__What is being asked__: Find "orange teapot: 11 -> 13" and "turquoise hammer: 5 -> 6" in the records below. Copy the lines holding them and every line between, exactly, and no others.

BEGIN Information provided

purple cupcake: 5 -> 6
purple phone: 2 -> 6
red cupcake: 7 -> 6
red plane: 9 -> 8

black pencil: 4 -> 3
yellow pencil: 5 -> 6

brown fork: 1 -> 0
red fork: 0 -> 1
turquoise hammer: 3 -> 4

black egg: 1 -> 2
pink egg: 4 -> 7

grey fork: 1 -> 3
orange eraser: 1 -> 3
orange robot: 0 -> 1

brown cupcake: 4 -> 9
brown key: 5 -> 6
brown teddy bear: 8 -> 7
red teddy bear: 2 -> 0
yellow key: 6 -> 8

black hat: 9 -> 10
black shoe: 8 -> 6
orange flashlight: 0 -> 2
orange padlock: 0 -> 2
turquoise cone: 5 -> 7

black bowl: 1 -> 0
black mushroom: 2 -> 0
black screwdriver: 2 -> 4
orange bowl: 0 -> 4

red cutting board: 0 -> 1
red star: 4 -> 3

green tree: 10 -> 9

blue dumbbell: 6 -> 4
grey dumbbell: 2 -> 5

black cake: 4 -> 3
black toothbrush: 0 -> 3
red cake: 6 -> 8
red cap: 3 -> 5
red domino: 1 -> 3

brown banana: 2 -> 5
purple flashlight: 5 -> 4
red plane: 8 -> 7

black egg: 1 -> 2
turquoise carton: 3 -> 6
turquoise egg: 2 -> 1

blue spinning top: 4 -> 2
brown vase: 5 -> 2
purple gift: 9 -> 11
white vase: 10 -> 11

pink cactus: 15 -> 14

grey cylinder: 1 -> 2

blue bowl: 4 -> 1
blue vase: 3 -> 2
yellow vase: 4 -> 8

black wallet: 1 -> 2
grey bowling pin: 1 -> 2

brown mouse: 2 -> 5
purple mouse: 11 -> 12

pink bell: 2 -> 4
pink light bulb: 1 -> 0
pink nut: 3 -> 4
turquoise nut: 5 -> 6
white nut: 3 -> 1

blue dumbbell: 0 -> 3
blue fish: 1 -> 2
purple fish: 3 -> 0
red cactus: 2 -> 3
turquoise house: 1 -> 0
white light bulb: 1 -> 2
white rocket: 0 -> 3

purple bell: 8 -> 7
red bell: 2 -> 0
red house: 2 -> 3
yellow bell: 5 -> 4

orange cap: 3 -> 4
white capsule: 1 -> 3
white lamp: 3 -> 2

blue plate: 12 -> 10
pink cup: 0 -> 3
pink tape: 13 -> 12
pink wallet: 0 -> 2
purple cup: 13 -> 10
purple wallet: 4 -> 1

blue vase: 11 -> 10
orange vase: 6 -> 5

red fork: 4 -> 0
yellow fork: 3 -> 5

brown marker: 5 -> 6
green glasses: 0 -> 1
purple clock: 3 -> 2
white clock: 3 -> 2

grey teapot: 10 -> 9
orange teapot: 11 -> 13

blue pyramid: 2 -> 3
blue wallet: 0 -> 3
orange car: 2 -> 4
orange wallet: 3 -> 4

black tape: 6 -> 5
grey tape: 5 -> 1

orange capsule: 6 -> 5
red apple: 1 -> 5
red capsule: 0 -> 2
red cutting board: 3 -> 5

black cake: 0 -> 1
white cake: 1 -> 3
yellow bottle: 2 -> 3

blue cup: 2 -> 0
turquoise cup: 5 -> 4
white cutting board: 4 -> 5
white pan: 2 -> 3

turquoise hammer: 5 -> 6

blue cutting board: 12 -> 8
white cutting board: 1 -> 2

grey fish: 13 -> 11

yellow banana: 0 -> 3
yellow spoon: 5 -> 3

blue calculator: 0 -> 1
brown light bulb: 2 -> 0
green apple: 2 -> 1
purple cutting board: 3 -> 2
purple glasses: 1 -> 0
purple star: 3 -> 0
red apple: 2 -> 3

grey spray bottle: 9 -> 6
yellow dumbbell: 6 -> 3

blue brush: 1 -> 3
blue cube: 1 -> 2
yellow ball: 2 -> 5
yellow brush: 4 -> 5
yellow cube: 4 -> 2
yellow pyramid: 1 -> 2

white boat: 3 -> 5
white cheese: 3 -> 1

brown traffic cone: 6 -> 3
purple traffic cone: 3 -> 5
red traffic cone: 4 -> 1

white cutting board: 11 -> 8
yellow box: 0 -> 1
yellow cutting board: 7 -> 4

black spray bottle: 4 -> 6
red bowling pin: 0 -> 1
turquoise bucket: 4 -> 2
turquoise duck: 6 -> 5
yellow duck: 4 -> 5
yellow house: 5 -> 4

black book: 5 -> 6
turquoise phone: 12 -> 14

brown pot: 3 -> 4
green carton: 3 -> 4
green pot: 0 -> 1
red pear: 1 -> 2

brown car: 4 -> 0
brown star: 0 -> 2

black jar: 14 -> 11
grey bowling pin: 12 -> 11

END Information provided

__Task solution__:
orange teapot: 11 -> 13

blue pyramid: 2 -> 3
blue wallet: 0 -> 3
orange car: 2 -> 4
orange wallet: 3 -> 4

black tape: 6 -> 5
grey tape: 5 -> 1

orange capsule: 6 -> 5
red apple: 1 -> 5
red capsule: 0 -> 2
red cutting board: 3 -> 5

black cake: 0 -> 1
white cake: 1 -> 3
yellow bottle: 2 -> 3

blue cup: 2 -> 0
turquoise cup: 5 -> 4
white cutting board: 4 -> 5
white pan: 2 -> 3

turquoise hammer: 5 -> 6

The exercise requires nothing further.